= PROMPT =
Write out the data below exactly, from its first line to the line containing "new: PURPLE VASE 216,425,330,556", that line included.

= Records drawn from a dataset =
------------------------------------------------------------
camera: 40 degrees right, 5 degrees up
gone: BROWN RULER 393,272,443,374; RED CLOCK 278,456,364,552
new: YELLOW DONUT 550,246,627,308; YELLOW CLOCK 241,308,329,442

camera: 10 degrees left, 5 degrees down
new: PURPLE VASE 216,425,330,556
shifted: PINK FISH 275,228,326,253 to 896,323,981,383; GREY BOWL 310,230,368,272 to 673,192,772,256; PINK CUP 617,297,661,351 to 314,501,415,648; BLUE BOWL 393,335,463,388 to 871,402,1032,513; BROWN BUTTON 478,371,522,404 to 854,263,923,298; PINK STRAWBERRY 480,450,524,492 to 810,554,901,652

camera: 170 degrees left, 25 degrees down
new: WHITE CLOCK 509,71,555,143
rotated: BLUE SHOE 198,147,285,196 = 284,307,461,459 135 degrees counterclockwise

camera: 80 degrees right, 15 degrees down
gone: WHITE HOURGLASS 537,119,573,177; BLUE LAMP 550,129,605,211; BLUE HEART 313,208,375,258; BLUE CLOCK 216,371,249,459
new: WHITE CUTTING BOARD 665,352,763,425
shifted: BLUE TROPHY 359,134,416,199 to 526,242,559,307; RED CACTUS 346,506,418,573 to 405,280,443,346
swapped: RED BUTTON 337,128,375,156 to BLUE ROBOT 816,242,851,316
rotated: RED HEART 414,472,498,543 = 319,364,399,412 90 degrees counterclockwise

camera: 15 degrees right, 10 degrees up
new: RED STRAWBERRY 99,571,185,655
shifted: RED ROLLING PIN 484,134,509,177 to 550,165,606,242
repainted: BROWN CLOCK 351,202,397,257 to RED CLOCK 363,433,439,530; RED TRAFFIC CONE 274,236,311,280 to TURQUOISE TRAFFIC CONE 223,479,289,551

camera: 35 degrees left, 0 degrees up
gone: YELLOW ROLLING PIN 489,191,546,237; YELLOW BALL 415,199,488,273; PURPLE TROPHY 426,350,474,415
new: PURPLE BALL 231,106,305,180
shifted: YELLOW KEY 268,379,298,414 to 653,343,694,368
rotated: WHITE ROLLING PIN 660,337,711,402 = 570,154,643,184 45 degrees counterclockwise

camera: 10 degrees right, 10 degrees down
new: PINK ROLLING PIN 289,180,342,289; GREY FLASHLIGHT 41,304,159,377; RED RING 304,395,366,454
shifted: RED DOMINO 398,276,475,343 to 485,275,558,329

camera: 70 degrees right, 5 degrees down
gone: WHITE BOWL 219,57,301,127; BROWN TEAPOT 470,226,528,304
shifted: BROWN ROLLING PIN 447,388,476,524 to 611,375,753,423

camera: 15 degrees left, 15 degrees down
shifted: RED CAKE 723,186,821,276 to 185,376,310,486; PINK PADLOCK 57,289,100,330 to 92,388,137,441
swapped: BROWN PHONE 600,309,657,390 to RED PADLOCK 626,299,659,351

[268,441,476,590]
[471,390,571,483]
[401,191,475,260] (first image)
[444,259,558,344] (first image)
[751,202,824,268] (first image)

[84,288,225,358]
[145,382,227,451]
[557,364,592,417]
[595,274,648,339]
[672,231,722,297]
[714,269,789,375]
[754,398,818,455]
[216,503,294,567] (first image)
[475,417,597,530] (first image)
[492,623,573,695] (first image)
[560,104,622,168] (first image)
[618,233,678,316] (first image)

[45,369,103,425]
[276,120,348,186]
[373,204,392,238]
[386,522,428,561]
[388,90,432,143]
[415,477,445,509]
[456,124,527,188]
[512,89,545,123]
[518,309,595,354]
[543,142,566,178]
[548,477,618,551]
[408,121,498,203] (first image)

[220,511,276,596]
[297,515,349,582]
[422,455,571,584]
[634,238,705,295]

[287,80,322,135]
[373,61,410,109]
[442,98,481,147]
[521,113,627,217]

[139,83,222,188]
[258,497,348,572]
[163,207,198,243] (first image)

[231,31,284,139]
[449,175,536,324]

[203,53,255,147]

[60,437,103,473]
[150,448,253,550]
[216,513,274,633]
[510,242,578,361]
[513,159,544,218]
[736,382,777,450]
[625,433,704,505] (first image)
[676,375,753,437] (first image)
------------------------------------------------------------
= RESPONSE TO THIS EXERCISE =
camera: 40 degrees right, 5 degrees up
gone: BROWN RULER 393,272,443,374; RED CLOCK 278,456,364,552
new: YELLOW DONUT 550,246,627,308; YELLOW CLOCK 241,308,329,442

camera: 10 degrees left, 5 degrees down
new: PURPLE VASE 216,425,330,556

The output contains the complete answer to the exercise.